* **Instruction**
Pick out every line in the records below that contains the string "none", and copy each one in full.

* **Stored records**
——————————

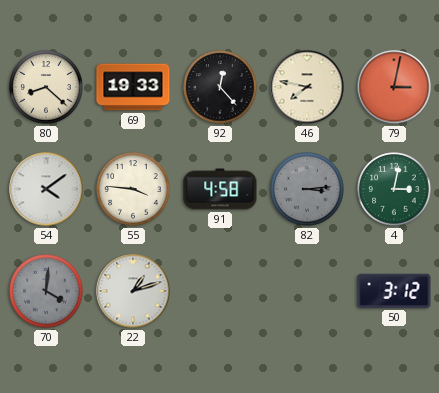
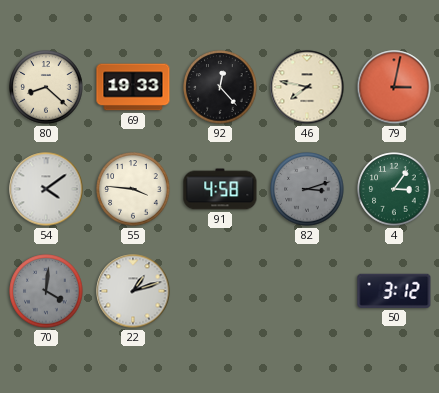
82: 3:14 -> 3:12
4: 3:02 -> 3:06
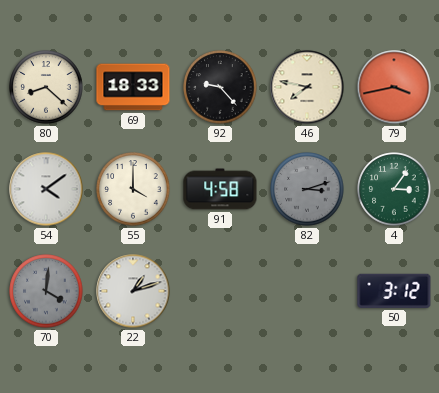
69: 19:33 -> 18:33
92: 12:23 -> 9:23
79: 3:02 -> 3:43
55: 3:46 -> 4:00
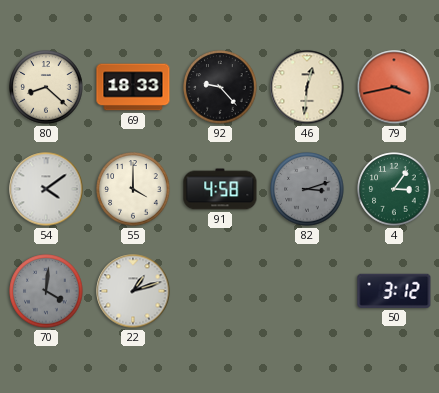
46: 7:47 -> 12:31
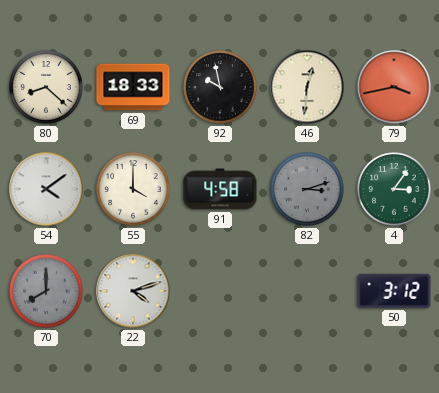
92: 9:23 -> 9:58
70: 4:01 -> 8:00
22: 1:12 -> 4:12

——————————

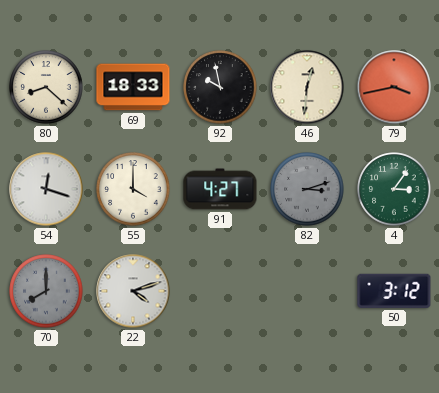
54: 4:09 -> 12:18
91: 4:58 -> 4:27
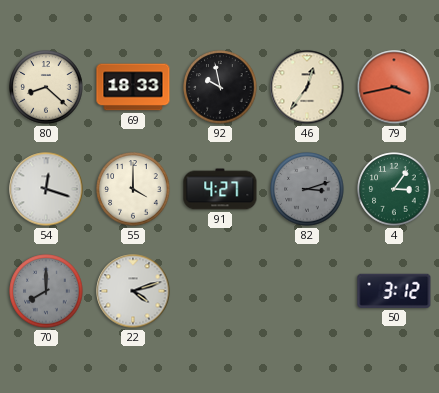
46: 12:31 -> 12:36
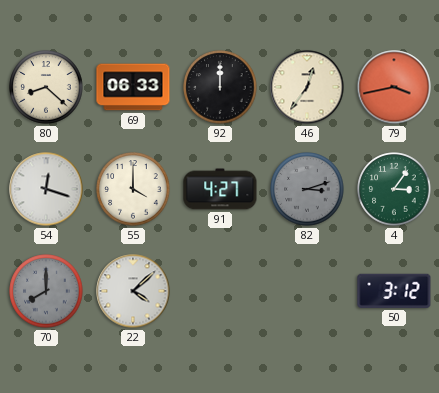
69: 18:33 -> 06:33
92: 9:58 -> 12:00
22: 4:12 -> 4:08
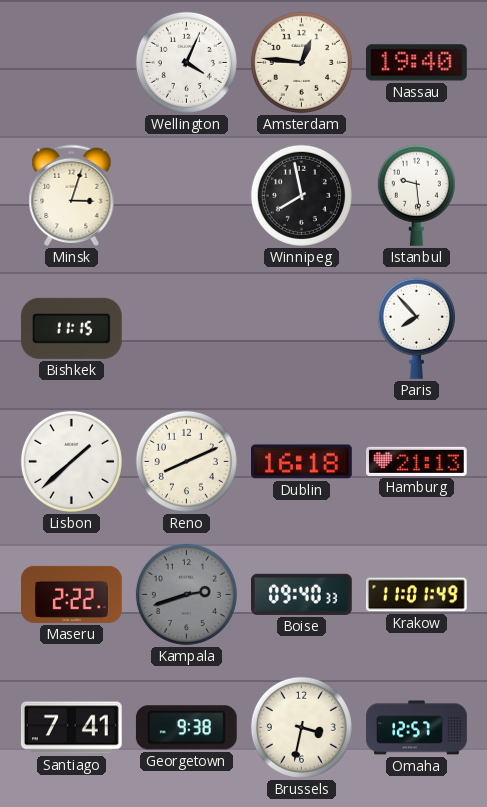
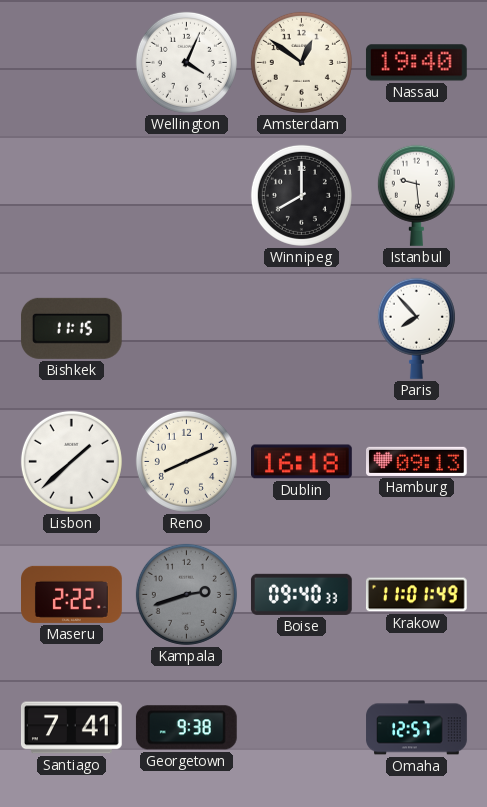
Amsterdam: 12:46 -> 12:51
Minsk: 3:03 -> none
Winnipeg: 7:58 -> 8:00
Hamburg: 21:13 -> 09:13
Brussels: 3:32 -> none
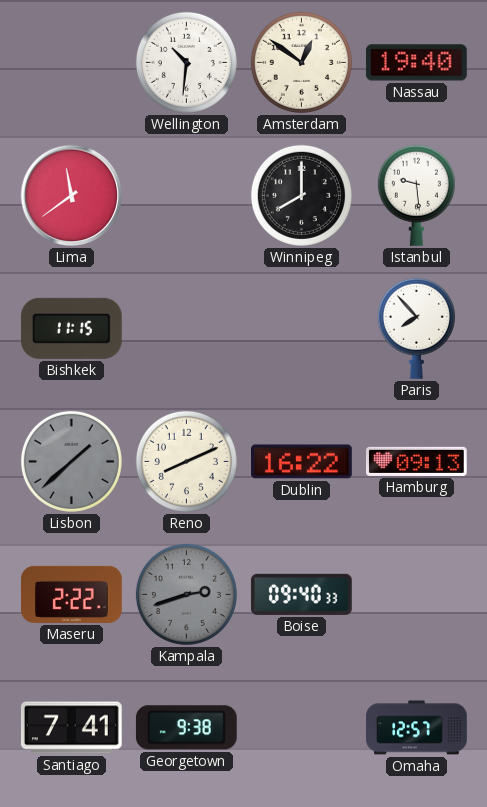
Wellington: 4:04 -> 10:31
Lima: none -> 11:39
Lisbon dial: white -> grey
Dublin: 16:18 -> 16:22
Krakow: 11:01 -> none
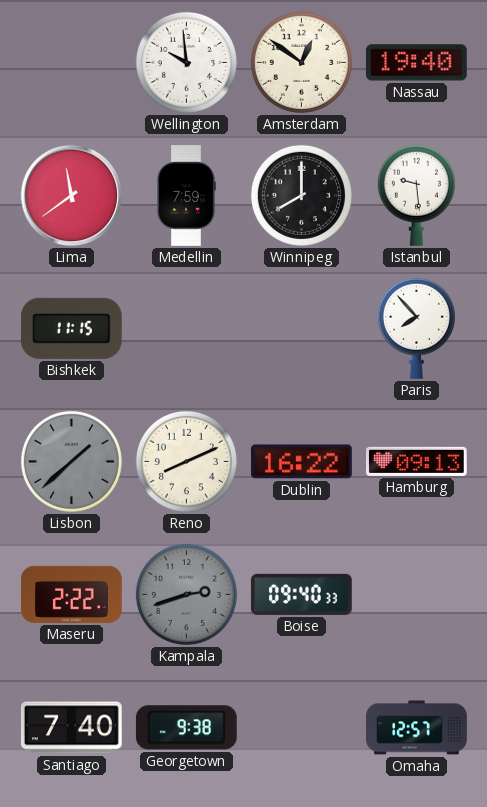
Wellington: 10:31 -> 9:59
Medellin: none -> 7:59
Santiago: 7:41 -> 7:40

——————————

* **Written solution**
Minsk: 3:03 -> none
Brussels: 3:32 -> none
Lima: none -> 11:39
Krakow: 11:01 -> none
Medellin: none -> 7:59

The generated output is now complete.